Exercise directions: Transcribe, word for word and without additions, each line below from the one containing "missing: zafumakel (orange)" through the one containing "spun: kobonex (orange) <124, 121, 214, 184>", both ends included.

Input:
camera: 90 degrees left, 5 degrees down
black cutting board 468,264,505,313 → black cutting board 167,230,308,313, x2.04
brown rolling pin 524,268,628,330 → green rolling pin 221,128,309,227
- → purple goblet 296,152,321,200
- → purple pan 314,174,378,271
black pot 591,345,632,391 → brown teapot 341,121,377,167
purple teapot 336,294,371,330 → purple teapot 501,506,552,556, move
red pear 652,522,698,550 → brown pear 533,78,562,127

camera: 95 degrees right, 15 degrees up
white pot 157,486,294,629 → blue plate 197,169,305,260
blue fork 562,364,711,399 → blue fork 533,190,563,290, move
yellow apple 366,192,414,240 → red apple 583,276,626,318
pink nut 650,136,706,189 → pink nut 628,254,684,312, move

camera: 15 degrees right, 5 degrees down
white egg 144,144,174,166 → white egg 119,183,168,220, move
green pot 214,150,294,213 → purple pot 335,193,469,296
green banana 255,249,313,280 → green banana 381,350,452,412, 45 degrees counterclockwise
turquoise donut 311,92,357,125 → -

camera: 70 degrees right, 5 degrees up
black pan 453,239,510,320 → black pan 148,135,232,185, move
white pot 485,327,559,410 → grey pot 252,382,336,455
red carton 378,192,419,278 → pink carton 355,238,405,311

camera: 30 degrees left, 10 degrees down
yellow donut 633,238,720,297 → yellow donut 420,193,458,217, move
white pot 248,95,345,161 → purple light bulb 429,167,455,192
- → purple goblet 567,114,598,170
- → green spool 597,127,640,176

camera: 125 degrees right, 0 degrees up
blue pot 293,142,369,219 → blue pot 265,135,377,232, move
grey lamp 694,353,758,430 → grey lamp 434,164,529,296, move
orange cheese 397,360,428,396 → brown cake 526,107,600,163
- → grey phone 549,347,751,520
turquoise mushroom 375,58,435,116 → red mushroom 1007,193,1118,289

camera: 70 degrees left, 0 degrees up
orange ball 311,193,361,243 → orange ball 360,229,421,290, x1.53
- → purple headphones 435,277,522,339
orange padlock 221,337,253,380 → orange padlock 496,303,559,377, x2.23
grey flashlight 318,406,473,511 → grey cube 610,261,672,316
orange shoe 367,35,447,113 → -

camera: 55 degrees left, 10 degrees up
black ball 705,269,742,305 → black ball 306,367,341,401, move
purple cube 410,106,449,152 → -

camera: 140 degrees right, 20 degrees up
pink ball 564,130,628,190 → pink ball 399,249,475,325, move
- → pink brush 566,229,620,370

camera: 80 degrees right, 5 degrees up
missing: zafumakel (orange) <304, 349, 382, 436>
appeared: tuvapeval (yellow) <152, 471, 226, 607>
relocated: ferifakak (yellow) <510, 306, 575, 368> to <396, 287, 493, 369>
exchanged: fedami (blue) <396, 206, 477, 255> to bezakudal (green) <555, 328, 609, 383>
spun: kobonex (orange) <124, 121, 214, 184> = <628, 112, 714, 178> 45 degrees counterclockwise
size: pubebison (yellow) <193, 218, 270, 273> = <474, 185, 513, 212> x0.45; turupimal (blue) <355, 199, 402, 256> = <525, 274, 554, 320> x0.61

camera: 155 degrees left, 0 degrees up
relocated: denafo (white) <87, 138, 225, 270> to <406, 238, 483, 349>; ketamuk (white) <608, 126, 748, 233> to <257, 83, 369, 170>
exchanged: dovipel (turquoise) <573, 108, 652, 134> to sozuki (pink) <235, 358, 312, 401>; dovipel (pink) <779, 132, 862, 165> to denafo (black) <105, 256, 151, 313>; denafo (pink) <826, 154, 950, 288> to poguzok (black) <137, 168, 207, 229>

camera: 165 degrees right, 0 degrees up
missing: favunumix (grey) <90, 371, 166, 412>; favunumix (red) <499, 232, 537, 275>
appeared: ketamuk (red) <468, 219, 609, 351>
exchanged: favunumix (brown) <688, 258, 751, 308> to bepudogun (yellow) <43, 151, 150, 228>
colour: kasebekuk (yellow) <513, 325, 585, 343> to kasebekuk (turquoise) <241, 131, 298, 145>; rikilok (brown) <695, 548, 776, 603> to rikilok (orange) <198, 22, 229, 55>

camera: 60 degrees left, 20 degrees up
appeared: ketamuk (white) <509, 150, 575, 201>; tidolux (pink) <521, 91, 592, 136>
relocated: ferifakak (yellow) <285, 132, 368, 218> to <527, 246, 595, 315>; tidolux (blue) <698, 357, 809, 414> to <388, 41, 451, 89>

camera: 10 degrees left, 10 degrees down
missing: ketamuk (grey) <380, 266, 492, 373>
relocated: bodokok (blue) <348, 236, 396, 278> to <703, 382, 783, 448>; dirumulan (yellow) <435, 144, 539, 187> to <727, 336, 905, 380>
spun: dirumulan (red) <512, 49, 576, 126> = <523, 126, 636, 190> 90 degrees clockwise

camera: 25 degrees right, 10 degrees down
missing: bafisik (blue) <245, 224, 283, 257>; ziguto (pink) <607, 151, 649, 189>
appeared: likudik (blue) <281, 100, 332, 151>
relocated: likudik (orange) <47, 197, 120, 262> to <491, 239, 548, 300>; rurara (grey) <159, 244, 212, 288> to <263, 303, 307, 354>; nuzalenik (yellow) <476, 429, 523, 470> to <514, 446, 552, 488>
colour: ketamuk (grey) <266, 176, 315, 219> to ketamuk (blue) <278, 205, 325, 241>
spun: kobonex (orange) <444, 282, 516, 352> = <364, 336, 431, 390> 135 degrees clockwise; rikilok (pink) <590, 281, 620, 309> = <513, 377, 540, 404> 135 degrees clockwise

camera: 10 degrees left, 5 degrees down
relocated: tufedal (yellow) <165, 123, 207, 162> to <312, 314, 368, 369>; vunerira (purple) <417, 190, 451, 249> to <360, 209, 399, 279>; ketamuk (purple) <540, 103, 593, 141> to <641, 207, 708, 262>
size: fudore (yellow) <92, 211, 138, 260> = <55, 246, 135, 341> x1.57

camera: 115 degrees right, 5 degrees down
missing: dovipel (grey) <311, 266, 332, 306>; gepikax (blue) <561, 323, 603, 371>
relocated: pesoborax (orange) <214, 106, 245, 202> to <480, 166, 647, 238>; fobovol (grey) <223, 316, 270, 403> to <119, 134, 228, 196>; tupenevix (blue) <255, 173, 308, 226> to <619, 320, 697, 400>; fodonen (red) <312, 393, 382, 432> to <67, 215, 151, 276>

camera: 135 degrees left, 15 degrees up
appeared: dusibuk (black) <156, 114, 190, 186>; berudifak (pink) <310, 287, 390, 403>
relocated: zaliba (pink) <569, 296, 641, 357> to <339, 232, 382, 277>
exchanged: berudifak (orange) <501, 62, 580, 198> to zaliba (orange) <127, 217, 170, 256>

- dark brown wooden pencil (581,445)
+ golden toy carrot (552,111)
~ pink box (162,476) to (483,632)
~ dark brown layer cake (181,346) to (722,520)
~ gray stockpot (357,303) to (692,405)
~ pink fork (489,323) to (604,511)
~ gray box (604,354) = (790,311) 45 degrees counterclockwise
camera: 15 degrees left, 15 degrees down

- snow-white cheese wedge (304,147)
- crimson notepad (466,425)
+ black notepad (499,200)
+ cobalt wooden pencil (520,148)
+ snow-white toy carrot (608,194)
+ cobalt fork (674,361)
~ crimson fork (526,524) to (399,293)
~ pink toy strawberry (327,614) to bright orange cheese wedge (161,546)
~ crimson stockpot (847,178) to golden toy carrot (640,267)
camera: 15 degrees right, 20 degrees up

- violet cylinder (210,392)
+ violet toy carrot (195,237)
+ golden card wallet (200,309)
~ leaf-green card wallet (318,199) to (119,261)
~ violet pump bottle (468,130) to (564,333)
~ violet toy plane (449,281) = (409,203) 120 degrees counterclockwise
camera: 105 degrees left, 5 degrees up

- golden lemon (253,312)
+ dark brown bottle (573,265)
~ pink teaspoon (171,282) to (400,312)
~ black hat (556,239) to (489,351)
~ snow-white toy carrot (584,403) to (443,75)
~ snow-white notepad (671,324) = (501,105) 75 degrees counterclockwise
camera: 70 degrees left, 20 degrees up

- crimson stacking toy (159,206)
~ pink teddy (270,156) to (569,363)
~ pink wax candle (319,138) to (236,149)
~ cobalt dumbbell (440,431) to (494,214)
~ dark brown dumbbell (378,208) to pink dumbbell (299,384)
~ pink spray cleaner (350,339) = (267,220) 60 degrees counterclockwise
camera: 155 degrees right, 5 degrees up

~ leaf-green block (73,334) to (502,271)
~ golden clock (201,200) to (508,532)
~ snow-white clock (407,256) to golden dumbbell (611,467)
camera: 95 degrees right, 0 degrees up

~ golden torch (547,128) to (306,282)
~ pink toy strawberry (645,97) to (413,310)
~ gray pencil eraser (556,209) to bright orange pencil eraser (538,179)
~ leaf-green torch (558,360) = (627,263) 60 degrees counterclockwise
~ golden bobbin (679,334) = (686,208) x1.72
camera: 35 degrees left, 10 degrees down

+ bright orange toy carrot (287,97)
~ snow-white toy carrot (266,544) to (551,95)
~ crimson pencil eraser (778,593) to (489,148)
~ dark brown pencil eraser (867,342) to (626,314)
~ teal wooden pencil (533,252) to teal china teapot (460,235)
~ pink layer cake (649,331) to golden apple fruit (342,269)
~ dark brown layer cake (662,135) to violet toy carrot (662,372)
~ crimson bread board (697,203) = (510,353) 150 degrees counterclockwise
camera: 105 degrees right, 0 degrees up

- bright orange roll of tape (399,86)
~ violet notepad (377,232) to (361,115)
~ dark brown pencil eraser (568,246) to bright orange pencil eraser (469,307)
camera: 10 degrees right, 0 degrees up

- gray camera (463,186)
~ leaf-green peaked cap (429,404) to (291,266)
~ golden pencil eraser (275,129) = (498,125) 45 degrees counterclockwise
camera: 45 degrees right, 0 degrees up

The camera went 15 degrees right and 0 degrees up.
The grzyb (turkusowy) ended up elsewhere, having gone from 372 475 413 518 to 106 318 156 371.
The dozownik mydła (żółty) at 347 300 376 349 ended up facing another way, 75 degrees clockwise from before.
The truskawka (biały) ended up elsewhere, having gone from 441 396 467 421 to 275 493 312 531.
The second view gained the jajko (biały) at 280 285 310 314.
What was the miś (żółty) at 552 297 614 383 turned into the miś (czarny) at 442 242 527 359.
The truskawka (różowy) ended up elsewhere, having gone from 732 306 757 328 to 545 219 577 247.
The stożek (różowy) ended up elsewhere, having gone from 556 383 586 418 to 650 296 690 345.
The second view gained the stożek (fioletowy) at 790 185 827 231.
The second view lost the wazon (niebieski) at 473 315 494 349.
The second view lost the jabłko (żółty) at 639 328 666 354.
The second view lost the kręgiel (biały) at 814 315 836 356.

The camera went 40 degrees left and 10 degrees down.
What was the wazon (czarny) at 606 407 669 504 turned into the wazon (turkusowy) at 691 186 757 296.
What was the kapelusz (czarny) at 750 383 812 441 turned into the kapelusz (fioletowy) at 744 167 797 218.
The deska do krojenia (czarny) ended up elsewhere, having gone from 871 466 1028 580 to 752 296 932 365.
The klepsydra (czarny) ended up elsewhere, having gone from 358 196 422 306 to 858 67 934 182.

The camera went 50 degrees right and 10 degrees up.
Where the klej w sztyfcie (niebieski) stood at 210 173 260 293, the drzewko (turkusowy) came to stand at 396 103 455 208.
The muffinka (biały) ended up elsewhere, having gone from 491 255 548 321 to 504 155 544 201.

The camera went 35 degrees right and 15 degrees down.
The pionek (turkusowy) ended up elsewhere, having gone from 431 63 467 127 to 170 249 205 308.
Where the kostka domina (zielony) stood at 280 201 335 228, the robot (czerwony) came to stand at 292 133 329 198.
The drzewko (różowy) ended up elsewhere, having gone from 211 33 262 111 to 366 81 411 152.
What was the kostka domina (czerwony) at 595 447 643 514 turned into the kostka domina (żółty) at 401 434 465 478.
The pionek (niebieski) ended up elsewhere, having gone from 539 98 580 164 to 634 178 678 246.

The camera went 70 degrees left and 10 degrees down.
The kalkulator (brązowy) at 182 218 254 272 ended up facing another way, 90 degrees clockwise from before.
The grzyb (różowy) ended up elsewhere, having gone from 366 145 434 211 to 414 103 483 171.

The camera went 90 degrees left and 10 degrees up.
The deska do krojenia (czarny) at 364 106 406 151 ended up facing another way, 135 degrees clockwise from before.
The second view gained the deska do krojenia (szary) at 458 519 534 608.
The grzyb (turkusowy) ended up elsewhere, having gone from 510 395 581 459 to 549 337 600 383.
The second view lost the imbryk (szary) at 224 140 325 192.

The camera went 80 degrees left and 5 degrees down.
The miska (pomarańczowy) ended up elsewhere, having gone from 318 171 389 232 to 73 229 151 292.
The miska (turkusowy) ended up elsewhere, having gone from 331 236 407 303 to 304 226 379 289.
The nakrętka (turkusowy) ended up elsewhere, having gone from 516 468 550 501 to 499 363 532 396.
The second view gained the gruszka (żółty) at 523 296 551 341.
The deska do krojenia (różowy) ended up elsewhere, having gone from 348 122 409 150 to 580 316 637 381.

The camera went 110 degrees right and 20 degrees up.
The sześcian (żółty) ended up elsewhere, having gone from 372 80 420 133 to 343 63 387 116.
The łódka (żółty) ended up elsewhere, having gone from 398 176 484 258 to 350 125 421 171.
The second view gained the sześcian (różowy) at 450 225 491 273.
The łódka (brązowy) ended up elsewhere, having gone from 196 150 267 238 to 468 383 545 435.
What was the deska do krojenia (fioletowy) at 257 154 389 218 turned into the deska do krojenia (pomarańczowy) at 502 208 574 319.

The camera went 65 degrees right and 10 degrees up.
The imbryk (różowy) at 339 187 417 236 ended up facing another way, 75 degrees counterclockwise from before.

Written reply:
missing: zafumakel (orange) <304, 349, 382, 436>
appeared: tuvapeval (yellow) <152, 471, 226, 607>
relocated: ferifakak (yellow) <510, 306, 575, 368> to <396, 287, 493, 369>
exchanged: fedami (blue) <396, 206, 477, 255> to bezakudal (green) <555, 328, 609, 383>
spun: kobonex (orange) <124, 121, 214, 184> = <628, 112, 714, 178> 45 degrees counterclockwise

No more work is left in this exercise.